◆ **PROBLEM STATEMENT**: The response must consist of the complete listing below, reproduced without alteration.

- - - -

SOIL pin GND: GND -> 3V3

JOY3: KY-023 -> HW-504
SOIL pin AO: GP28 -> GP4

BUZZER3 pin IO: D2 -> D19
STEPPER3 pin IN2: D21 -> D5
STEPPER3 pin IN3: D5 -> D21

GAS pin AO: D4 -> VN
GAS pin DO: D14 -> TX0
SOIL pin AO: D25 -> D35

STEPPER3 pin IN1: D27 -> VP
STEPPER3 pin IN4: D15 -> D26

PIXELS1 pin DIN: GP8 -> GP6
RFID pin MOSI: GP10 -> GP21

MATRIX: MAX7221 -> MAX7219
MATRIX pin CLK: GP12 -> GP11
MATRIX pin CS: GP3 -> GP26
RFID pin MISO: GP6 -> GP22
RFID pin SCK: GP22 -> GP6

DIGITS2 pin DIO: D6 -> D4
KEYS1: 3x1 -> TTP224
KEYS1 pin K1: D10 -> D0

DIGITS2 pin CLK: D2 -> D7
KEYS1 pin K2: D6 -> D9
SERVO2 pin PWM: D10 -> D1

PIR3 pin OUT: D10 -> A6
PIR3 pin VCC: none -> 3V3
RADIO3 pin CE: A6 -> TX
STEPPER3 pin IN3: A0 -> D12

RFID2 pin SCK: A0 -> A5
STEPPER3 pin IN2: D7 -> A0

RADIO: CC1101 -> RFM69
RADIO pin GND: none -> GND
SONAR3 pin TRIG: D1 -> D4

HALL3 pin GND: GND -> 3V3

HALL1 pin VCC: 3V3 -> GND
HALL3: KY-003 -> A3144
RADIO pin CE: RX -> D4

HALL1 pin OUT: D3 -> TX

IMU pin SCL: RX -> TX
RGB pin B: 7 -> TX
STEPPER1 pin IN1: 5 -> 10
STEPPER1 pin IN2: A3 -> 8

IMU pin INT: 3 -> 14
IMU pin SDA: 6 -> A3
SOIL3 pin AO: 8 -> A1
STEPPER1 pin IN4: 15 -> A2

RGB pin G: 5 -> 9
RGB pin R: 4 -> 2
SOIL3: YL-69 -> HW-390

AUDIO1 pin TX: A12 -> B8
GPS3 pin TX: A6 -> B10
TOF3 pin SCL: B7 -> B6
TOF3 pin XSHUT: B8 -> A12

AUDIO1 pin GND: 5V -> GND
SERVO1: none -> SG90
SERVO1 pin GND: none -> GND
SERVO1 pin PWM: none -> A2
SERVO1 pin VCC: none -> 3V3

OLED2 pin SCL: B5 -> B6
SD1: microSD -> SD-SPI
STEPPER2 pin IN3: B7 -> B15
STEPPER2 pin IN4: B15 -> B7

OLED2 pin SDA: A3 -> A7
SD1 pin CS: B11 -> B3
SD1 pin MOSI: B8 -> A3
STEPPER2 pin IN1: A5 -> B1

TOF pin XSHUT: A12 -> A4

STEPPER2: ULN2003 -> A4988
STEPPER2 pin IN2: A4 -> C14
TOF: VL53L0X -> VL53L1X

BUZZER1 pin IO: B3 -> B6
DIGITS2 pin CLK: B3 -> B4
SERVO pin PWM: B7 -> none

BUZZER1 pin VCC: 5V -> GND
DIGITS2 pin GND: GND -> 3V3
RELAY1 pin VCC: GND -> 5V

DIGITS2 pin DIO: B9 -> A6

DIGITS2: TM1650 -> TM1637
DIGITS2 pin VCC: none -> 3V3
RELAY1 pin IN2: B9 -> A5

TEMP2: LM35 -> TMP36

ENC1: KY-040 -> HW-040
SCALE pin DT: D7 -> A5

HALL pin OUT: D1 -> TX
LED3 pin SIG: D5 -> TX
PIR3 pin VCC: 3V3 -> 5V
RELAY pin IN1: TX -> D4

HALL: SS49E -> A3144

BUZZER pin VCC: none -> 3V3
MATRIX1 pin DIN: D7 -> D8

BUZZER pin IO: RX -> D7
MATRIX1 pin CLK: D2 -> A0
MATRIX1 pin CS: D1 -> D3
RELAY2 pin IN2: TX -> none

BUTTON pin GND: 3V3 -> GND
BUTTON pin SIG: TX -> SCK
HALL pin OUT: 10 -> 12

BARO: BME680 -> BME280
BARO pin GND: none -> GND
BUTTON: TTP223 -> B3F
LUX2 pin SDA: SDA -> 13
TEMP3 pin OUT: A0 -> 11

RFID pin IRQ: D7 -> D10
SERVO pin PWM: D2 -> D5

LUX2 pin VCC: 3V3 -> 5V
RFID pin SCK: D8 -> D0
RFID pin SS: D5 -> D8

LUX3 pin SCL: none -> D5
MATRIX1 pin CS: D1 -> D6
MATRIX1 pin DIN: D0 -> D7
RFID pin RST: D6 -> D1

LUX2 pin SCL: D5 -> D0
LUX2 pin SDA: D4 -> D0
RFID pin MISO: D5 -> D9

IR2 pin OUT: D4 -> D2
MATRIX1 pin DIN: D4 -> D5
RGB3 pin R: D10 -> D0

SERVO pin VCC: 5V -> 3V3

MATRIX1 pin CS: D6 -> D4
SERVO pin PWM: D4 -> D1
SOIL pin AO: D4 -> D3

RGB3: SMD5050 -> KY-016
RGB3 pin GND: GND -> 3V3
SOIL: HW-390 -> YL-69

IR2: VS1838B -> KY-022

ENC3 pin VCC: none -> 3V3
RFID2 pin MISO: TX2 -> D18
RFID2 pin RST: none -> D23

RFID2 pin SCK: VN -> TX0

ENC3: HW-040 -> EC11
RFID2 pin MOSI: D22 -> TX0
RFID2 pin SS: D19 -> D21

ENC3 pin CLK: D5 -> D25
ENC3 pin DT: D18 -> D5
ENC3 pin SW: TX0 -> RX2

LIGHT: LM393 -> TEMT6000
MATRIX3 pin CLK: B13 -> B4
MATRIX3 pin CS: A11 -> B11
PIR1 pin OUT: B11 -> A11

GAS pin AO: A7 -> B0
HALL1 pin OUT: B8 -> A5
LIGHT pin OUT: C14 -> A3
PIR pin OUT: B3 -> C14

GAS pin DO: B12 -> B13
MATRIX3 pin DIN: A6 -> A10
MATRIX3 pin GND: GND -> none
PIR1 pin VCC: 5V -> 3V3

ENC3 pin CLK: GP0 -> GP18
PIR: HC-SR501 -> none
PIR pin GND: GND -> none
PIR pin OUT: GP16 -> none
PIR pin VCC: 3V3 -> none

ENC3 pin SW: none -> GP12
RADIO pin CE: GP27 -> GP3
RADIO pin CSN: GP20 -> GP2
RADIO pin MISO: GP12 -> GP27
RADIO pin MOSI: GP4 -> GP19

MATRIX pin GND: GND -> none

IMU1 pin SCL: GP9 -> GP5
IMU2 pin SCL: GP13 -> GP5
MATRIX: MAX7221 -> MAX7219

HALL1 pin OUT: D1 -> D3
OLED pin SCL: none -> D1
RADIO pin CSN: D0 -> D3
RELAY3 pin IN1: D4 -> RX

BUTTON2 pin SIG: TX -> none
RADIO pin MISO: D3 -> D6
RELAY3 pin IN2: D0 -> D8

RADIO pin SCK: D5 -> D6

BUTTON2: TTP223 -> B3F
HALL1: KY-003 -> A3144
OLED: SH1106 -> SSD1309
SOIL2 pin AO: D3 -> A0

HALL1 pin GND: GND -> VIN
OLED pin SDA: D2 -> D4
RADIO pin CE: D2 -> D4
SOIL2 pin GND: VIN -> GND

- - - -

◆ **OUTPUT OF THE TASK**:
SOIL pin GND: GND -> 3V3

JOY3: KY-023 -> HW-504
SOIL pin AO: GP28 -> GP4

BUZZER3 pin IO: D2 -> D19
STEPPER3 pin IN2: D21 -> D5
STEPPER3 pin IN3: D5 -> D21

GAS pin AO: D4 -> VN
GAS pin DO: D14 -> TX0
SOIL pin AO: D25 -> D35

STEPPER3 pin IN1: D27 -> VP
STEPPER3 pin IN4: D15 -> D26

PIXELS1 pin DIN: GP8 -> GP6
RFID pin MOSI: GP10 -> GP21

MATRIX: MAX7221 -> MAX7219
MATRIX pin CLK: GP12 -> GP11
MATRIX pin CS: GP3 -> GP26
RFID pin MISO: GP6 -> GP22
RFID pin SCK: GP22 -> GP6

DIGITS2 pin DIO: D6 -> D4
KEYS1: 3x1 -> TTP224
KEYS1 pin K1: D10 -> D0

DIGITS2 pin CLK: D2 -> D7
KEYS1 pin K2: D6 -> D9
SERVO2 pin PWM: D10 -> D1

PIR3 pin OUT: D10 -> A6
PIR3 pin VCC: none -> 3V3
RADIO3 pin CE: A6 -> TX
STEPPER3 pin IN3: A0 -> D12

RFID2 pin SCK: A0 -> A5
STEPPER3 pin IN2: D7 -> A0

RADIO: CC1101 -> RFM69
RADIO pin GND: none -> GND
SONAR3 pin TRIG: D1 -> D4

HALL3 pin GND: GND -> 3V3

HALL1 pin VCC: 3V3 -> GND
HALL3: KY-003 -> A3144
RADIO pin CE: RX -> D4

HALL1 pin OUT: D3 -> TX

IMU pin SCL: RX -> TX
RGB pin B: 7 -> TX
STEPPER1 pin IN1: 5 -> 10
STEPPER1 pin IN2: A3 -> 8

IMU pin INT: 3 -> 14
IMU pin SDA: 6 -> A3
SOIL3 pin AO: 8 -> A1
STEPPER1 pin IN4: 15 -> A2

RGB pin G: 5 -> 9
RGB pin R: 4 -> 2
SOIL3: YL-69 -> HW-390

AUDIO1 pin TX: A12 -> B8
GPS3 pin TX: A6 -> B10
TOF3 pin SCL: B7 -> B6
TOF3 pin XSHUT: B8 -> A12

AUDIO1 pin GND: 5V -> GND
SERVO1: none -> SG90
SERVO1 pin GND: none -> GND
SERVO1 pin PWM: none -> A2
SERVO1 pin VCC: none -> 3V3

OLED2 pin SCL: B5 -> B6
SD1: microSD -> SD-SPI
STEPPER2 pin IN3: B7 -> B15
STEPPER2 pin IN4: B15 -> B7

OLED2 pin SDA: A3 -> A7
SD1 pin CS: B11 -> B3
SD1 pin MOSI: B8 -> A3
STEPPER2 pin IN1: A5 -> B1

TOF pin XSHUT: A12 -> A4

STEPPER2: ULN2003 -> A4988
STEPPER2 pin IN2: A4 -> C14
TOF: VL53L0X -> VL53L1X

BUZZER1 pin IO: B3 -> B6
DIGITS2 pin CLK: B3 -> B4
SERVO pin PWM: B7 -> none

BUZZER1 pin VCC: 5V -> GND
DIGITS2 pin GND: GND -> 3V3
RELAY1 pin VCC: GND -> 5V

DIGITS2 pin DIO: B9 -> A6

DIGITS2: TM1650 -> TM1637
DIGITS2 pin VCC: none -> 3V3
RELAY1 pin IN2: B9 -> A5

TEMP2: LM35 -> TMP36

ENC1: KY-040 -> HW-040
SCALE pin DT: D7 -> A5

HALL pin OUT: D1 -> TX
LED3 pin SIG: D5 -> TX
PIR3 pin VCC: 3V3 -> 5V
RELAY pin IN1: TX -> D4

HALL: SS49E -> A3144

BUZZER pin VCC: none -> 3V3
MATRIX1 pin DIN: D7 -> D8

BUZZER pin IO: RX -> D7
MATRIX1 pin CLK: D2 -> A0
MATRIX1 pin CS: D1 -> D3
RELAY2 pin IN2: TX -> none

BUTTON pin GND: 3V3 -> GND
BUTTON pin SIG: TX -> SCK
HALL pin OUT: 10 -> 12

BARO: BME680 -> BME280
BARO pin GND: none -> GND
BUTTON: TTP223 -> B3F
LUX2 pin SDA: SDA -> 13
TEMP3 pin OUT: A0 -> 11

RFID pin IRQ: D7 -> D10
SERVO pin PWM: D2 -> D5

LUX2 pin VCC: 3V3 -> 5V
RFID pin SCK: D8 -> D0
RFID pin SS: D5 -> D8

LUX3 pin SCL: none -> D5
MATRIX1 pin CS: D1 -> D6
MATRIX1 pin DIN: D0 -> D7
RFID pin RST: D6 -> D1

LUX2 pin SCL: D5 -> D0
LUX2 pin SDA: D4 -> D0
RFID pin MISO: D5 -> D9

IR2 pin OUT: D4 -> D2
MATRIX1 pin DIN: D4 -> D5
RGB3 pin R: D10 -> D0

SERVO pin VCC: 5V -> 3V3

MATRIX1 pin CS: D6 -> D4
SERVO pin PWM: D4 -> D1
SOIL pin AO: D4 -> D3

RGB3: SMD5050 -> KY-016
RGB3 pin GND: GND -> 3V3
SOIL: HW-390 -> YL-69

IR2: VS1838B -> KY-022

ENC3 pin VCC: none -> 3V3
RFID2 pin MISO: TX2 -> D18
RFID2 pin RST: none -> D23

RFID2 pin SCK: VN -> TX0

ENC3: HW-040 -> EC11
RFID2 pin MOSI: D22 -> TX0
RFID2 pin SS: D19 -> D21

ENC3 pin CLK: D5 -> D25
ENC3 pin DT: D18 -> D5
ENC3 pin SW: TX0 -> RX2

LIGHT: LM393 -> TEMT6000
MATRIX3 pin CLK: B13 -> B4
MATRIX3 pin CS: A11 -> B11
PIR1 pin OUT: B11 -> A11

GAS pin AO: A7 -> B0
HALL1 pin OUT: B8 -> A5
LIGHT pin OUT: C14 -> A3
PIR pin OUT: B3 -> C14

GAS pin DO: B12 -> B13
MATRIX3 pin DIN: A6 -> A10
MATRIX3 pin GND: GND -> none
PIR1 pin VCC: 5V -> 3V3

ENC3 pin CLK: GP0 -> GP18
PIR: HC-SR501 -> none
PIR pin GND: GND -> none
PIR pin OUT: GP16 -> none
PIR pin VCC: 3V3 -> none

ENC3 pin SW: none -> GP12
RADIO pin CE: GP27 -> GP3
RADIO pin CSN: GP20 -> GP2
RADIO pin MISO: GP12 -> GP27
RADIO pin MOSI: GP4 -> GP19

MATRIX pin GND: GND -> none

IMU1 pin SCL: GP9 -> GP5
IMU2 pin SCL: GP13 -> GP5
MATRIX: MAX7221 -> MAX7219

HALL1 pin OUT: D1 -> D3
OLED pin SCL: none -> D1
RADIO pin CSN: D0 -> D3
RELAY3 pin IN1: D4 -> RX

BUTTON2 pin SIG: TX -> none
RADIO pin MISO: D3 -> D6
RELAY3 pin IN2: D0 -> D8

RADIO pin SCK: D5 -> D6

BUTTON2: TTP223 -> B3F
HALL1: KY-003 -> A3144
OLED: SH1106 -> SSD1309
SOIL2 pin AO: D3 -> A0

HALL1 pin GND: GND -> VIN
OLED pin SDA: D2 -> D4
RADIO pin CE: D2 -> D4
SOIL2 pin GND: VIN -> GND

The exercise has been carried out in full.